§ What you will do: Among the entries below, one line contains "blue square: (651, 450)" and another contains "black hexagon: (517, 792)". Transcribe those two lines and every line between them, exactly.

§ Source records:
——————
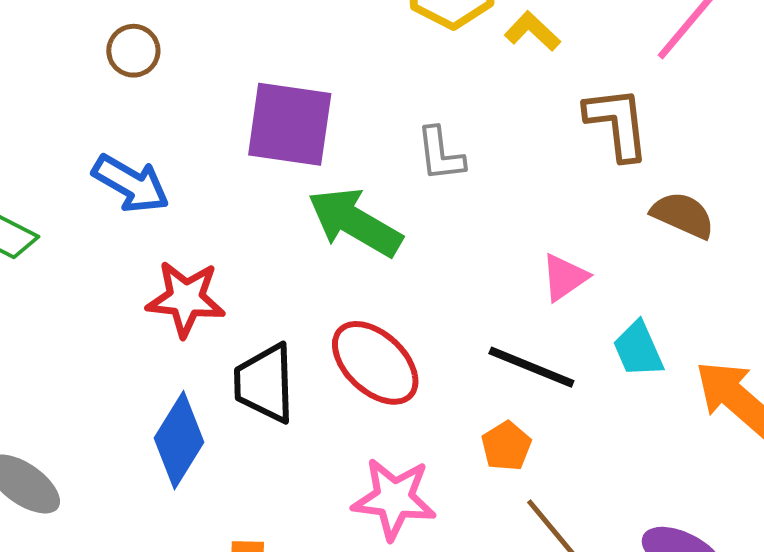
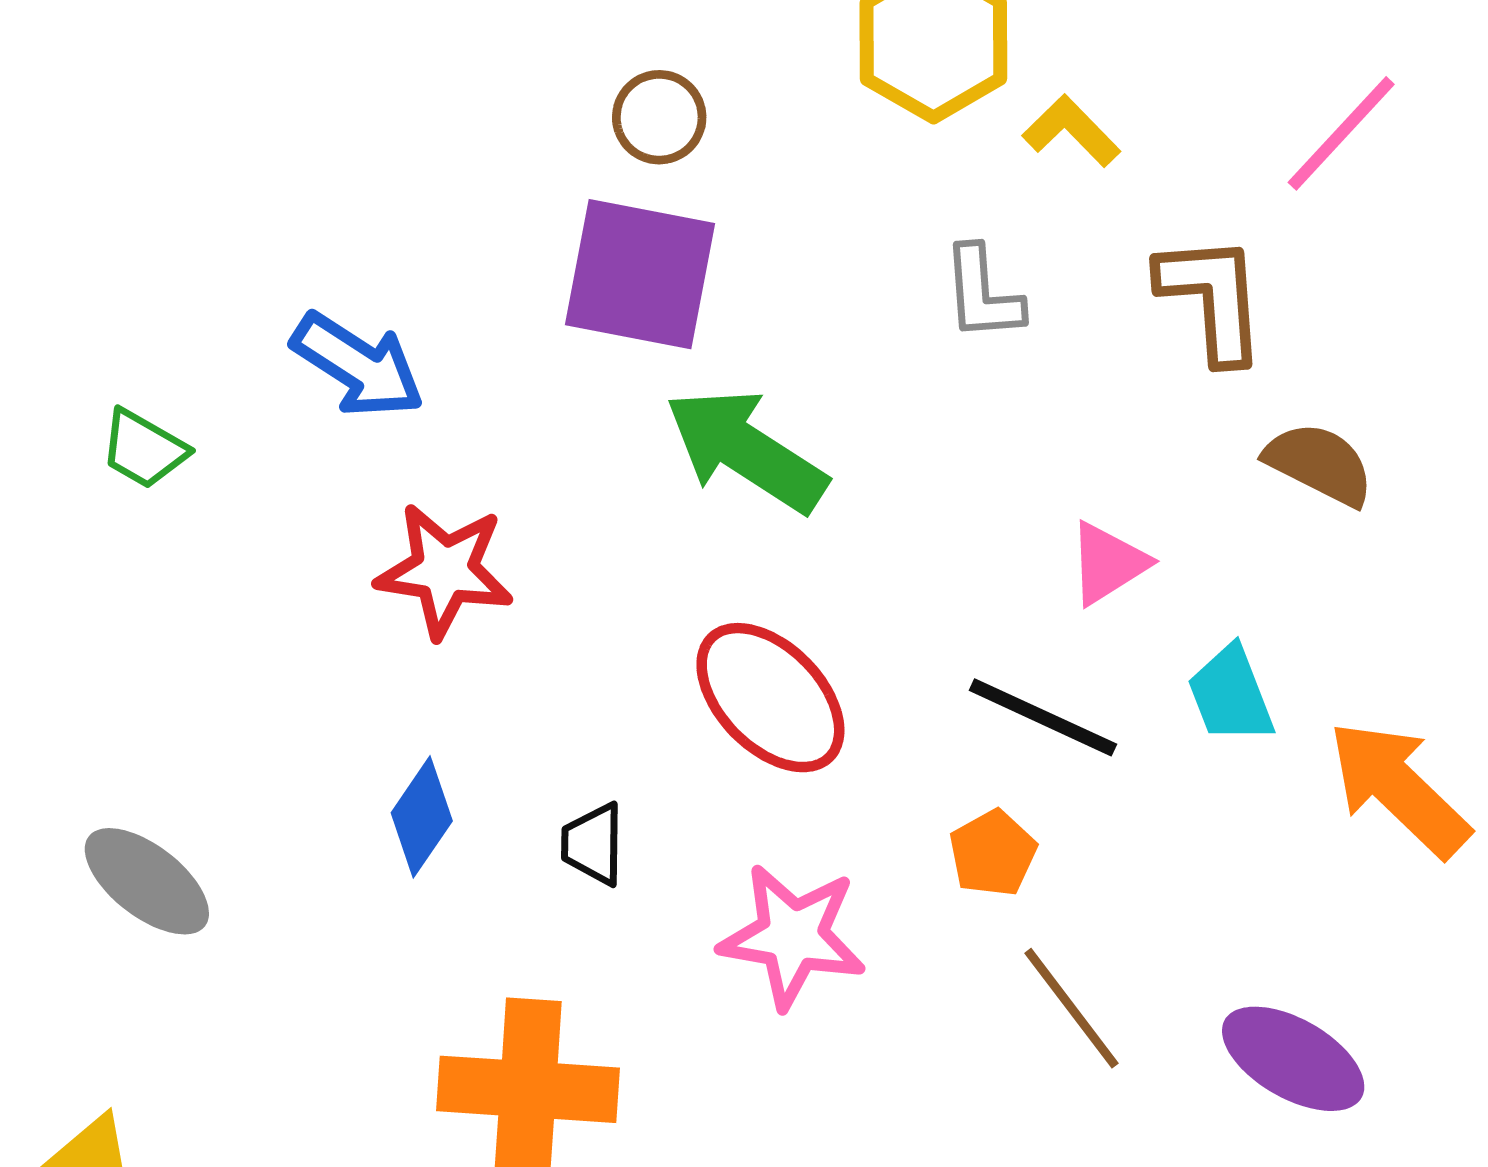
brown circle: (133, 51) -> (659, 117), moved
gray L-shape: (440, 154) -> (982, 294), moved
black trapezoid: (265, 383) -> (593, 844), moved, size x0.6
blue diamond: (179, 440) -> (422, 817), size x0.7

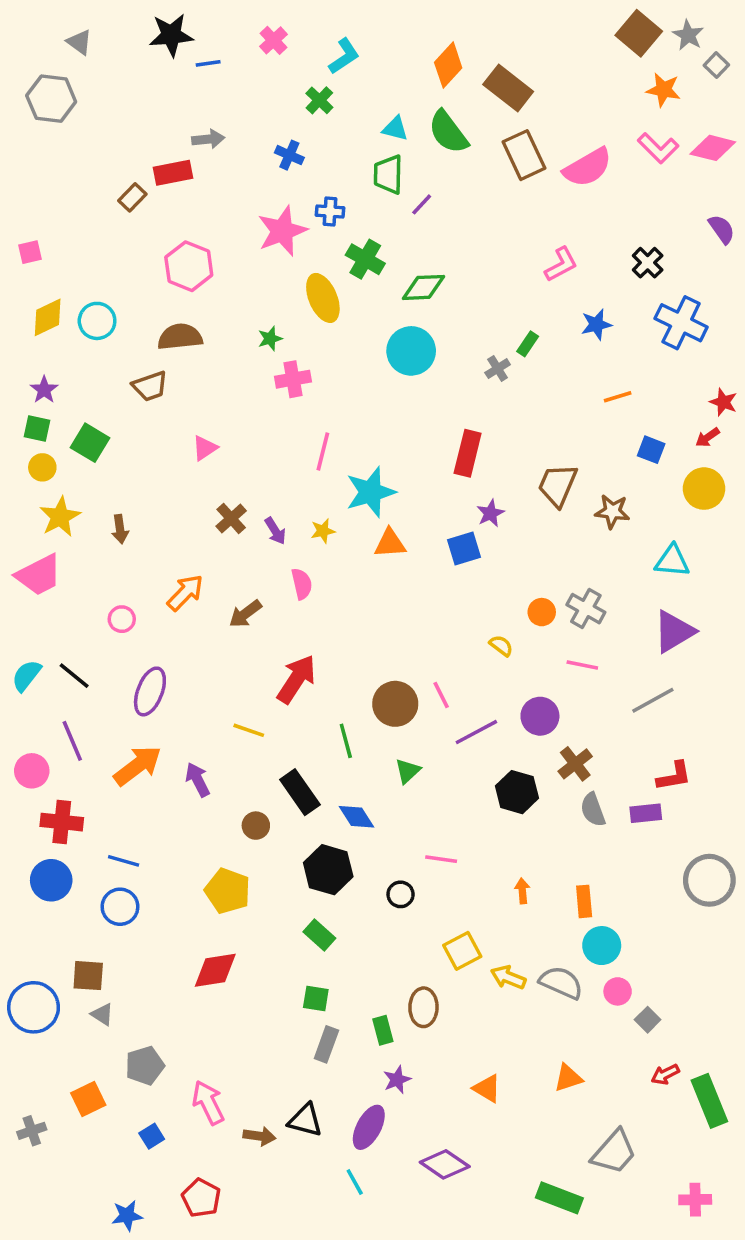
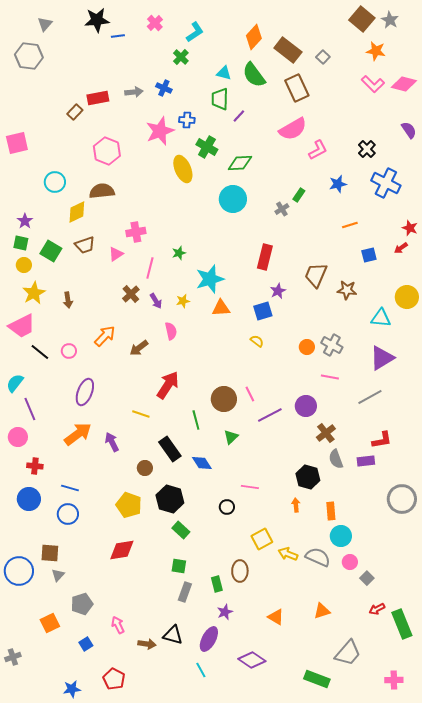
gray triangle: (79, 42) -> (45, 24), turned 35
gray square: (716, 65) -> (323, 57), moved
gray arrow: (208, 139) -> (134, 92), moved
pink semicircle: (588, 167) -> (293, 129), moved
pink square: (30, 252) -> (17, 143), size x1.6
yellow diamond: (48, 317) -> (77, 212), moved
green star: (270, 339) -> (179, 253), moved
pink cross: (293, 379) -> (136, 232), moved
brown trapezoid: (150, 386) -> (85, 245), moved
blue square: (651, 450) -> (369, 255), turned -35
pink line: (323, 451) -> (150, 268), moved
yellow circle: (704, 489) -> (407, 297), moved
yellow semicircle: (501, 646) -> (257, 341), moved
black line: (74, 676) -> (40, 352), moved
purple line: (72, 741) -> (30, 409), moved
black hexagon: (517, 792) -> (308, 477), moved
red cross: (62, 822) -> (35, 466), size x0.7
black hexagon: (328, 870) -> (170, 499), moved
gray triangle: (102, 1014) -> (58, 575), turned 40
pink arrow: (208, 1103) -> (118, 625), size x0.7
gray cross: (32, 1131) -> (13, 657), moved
——————
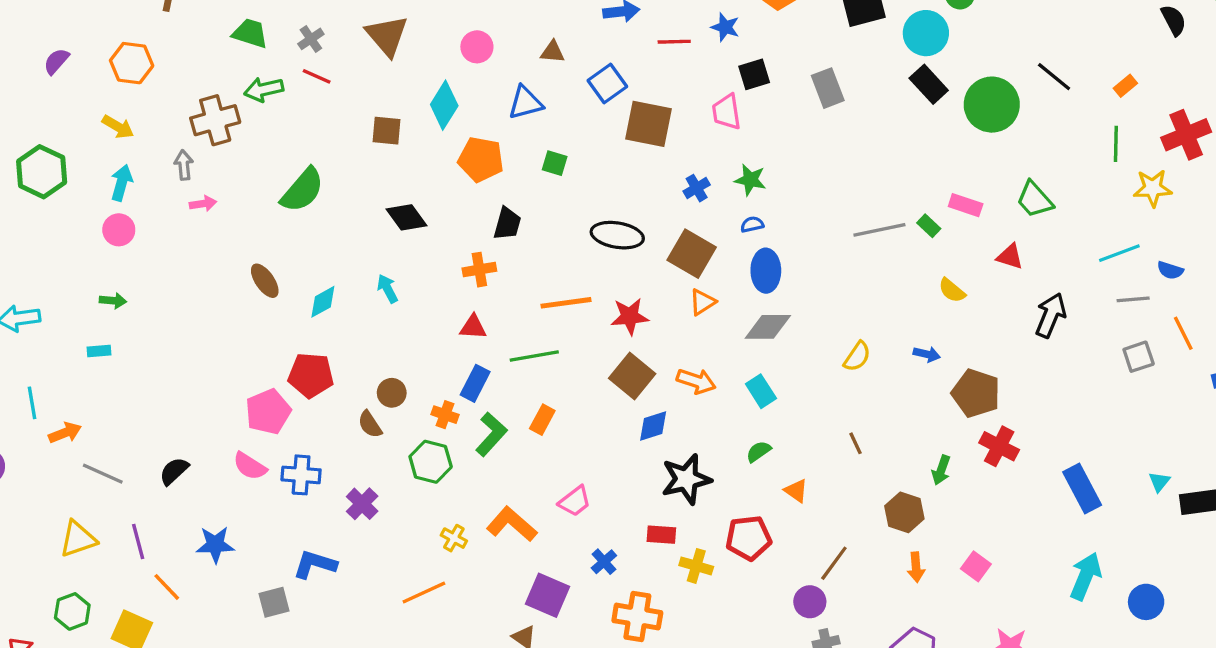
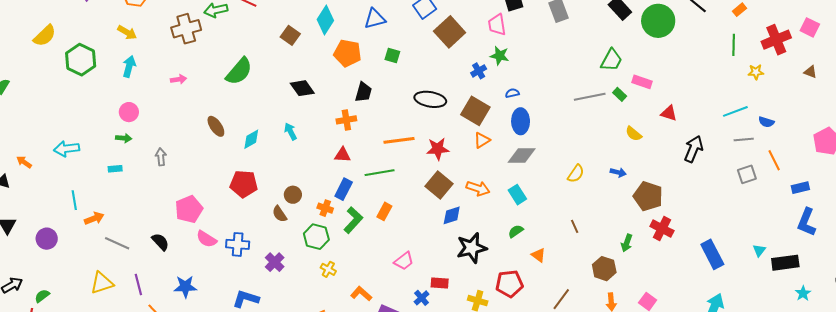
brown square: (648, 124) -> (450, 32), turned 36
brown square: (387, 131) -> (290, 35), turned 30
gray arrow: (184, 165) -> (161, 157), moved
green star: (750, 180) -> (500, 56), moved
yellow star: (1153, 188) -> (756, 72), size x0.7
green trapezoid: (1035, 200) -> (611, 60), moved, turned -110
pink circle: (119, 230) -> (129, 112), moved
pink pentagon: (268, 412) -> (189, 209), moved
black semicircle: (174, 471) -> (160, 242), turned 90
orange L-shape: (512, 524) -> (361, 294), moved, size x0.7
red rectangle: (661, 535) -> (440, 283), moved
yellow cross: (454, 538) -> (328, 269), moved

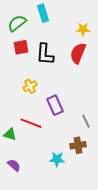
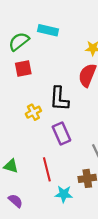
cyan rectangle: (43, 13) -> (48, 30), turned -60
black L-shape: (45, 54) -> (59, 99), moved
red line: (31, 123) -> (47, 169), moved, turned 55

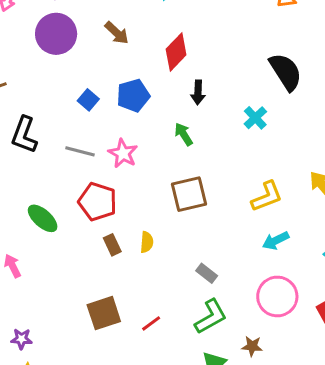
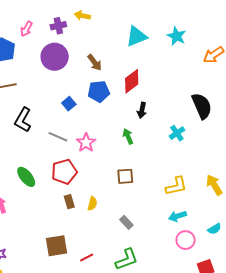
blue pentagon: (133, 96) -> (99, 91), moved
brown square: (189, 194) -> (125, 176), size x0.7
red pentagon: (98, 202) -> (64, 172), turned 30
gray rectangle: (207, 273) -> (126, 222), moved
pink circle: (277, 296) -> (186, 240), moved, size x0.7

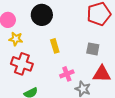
——————
§ Output:
blue square: (651, 450) -> (369, 255), turned -35
pink line: (323, 451) -> (150, 268), moved
yellow circle: (704, 489) -> (407, 297), moved
yellow semicircle: (501, 646) -> (257, 341), moved
black line: (74, 676) -> (40, 352), moved
purple line: (72, 741) -> (30, 409), moved
black hexagon: (517, 792) -> (308, 477), moved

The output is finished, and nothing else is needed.